→ TASK TO COMPLETE
Every line below should come back exactly as written, though the pictures stay out.

EXTRACTED INFORMATION Start Marker

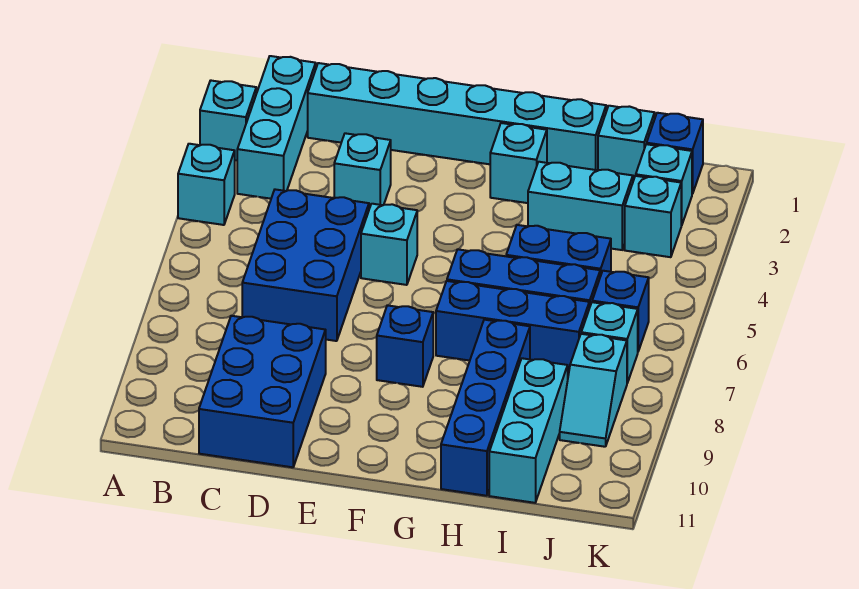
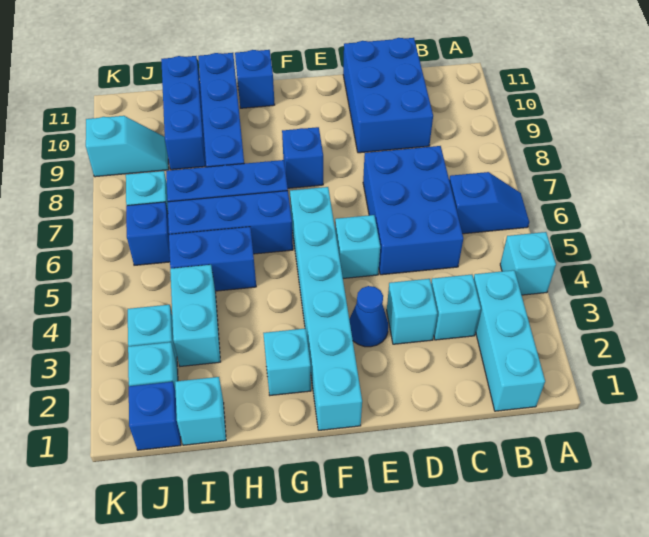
cyan 1x1 brick [200,80,256,160] -> cyan 1x1 brick moved to [431,275,481,340]
none -> blue 1x2 slope [449,172,529,234]
cyan 1x6 brick [308,63,606,170] -> cyan 1x6 brick turned to [290,187,362,430]
none -> blue 1x1 cone [349,286,388,347]
none -> blue 1x1 brick [235,50,275,108]
cyan 1x2 brick [528,162,633,250] -> cyan 1x2 brick turned to [170,265,221,366]
cyan 1x3 brick [489,358,568,503] -> blue 1x3 brick [161,56,206,170]
cyan 1x2 slope [560,334,627,447] -> cyan 1x2 slope turned to [86,116,169,177]

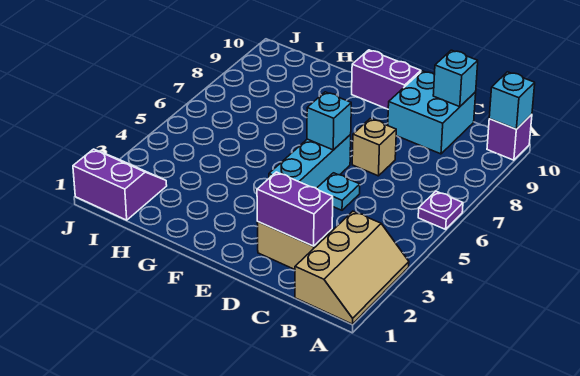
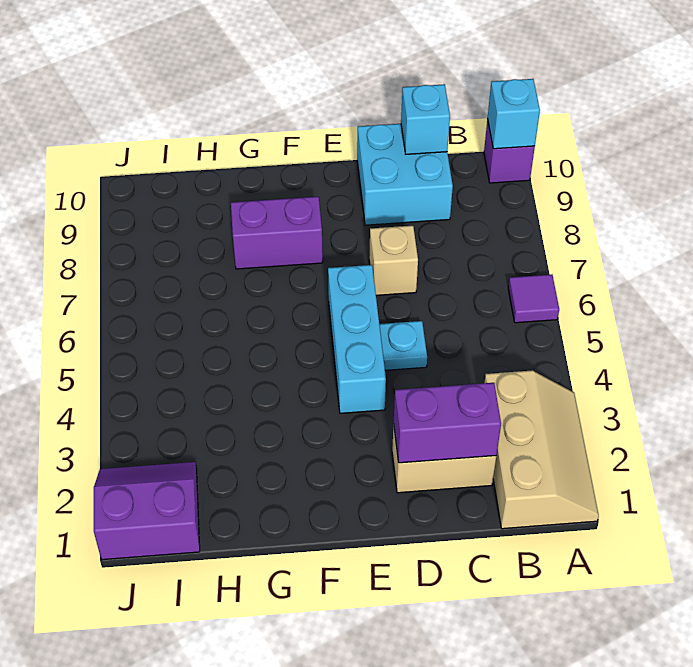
purple 1x1 plate [418,191,463,229] -> purple 1x1 tile [508,275,559,323]
cyan 1x1 brick [307,92,351,150] -> none
purple 1x2 brick [352,50,421,109] -> purple 1x2 brick moved to [231,197,323,269]

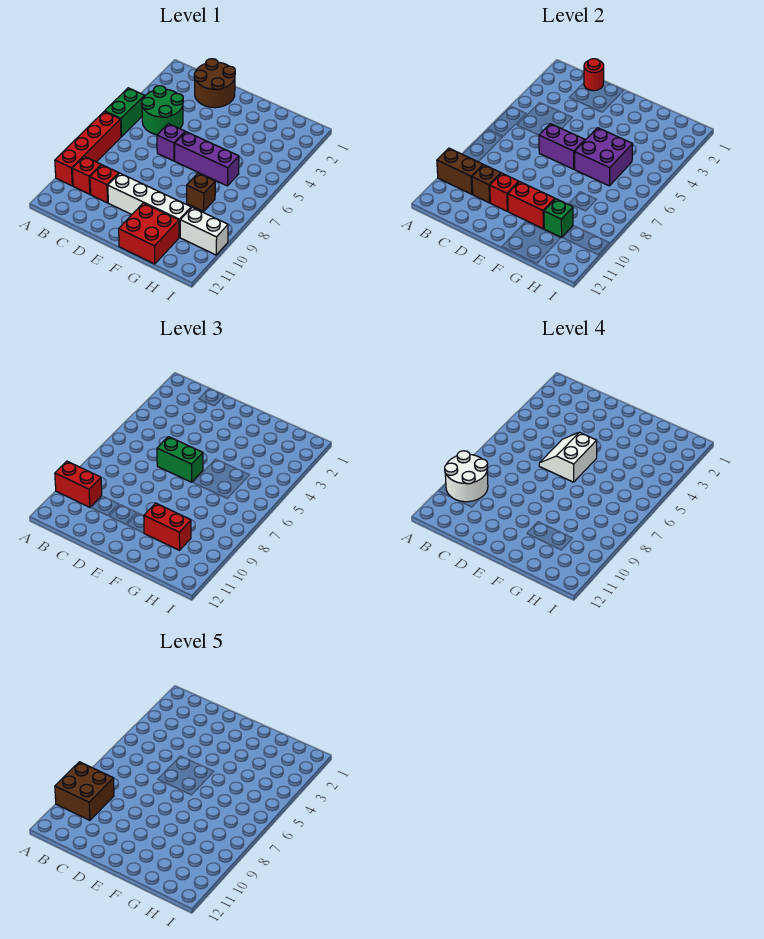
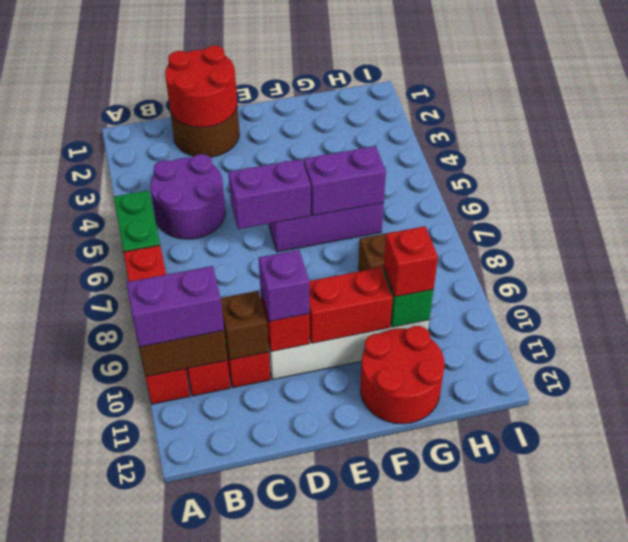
white 2x2 round brick [445,451,488,502] -> none
brown 2x2 brick [55,762,114,820] -> none
red 1x2 brick [55,461,102,507] -> purple 1x2 brick [126,266,224,347]
green 2x2 round brick [142,86,183,135] -> purple 2x2 round brick [150,154,225,239]
red 1x1 round brick [584,59,604,91] -> red 2x2 round brick [165,46,237,127]
white 2x2 slope [539,432,597,482] -> none
purple 1x1 brick [157,124,185,161] -> purple 1x1 brick moved to [259,250,310,322]
green 1x2 brick [157,437,203,482] -> none
purple 2x2 brick [574,128,633,186] -> purple 1x2 brick [304,146,386,216]
red 1x2 brick [144,503,191,550] -> red 1x1 brick [383,226,438,297]
red 2x2 brick [119,203,179,264] -> red 2x2 round brick [360,326,445,424]
white 1x2 brick [180,207,228,255] -> none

EXTRACTED INFORMATION End Marker

→ ANSWER TO THE PROBLEM
cyan 1x1 brick [200,80,256,160] -> cyan 1x1 brick moved to [431,275,481,340]
none -> blue 1x2 slope [449,172,529,234]
cyan 1x6 brick [308,63,606,170] -> cyan 1x6 brick turned to [290,187,362,430]
none -> blue 1x1 cone [349,286,388,347]
none -> blue 1x1 brick [235,50,275,108]
cyan 1x2 brick [528,162,633,250] -> cyan 1x2 brick turned to [170,265,221,366]
cyan 1x3 brick [489,358,568,503] -> blue 1x3 brick [161,56,206,170]
cyan 1x2 slope [560,334,627,447] -> cyan 1x2 slope turned to [86,116,169,177]

purple 1x1 plate [418,191,463,229] -> purple 1x1 tile [508,275,559,323]
cyan 1x1 brick [307,92,351,150] -> none
purple 1x2 brick [352,50,421,109] -> purple 1x2 brick moved to [231,197,323,269]

white 2x2 round brick [445,451,488,502] -> none
brown 2x2 brick [55,762,114,820] -> none
red 1x2 brick [55,461,102,507] -> purple 1x2 brick [126,266,224,347]
green 2x2 round brick [142,86,183,135] -> purple 2x2 round brick [150,154,225,239]
red 1x1 round brick [584,59,604,91] -> red 2x2 round brick [165,46,237,127]
white 2x2 slope [539,432,597,482] -> none
purple 1x1 brick [157,124,185,161] -> purple 1x1 brick moved to [259,250,310,322]
green 1x2 brick [157,437,203,482] -> none
purple 2x2 brick [574,128,633,186] -> purple 1x2 brick [304,146,386,216]
red 1x2 brick [144,503,191,550] -> red 1x1 brick [383,226,438,297]
red 2x2 brick [119,203,179,264] -> red 2x2 round brick [360,326,445,424]
white 1x2 brick [180,207,228,255] -> none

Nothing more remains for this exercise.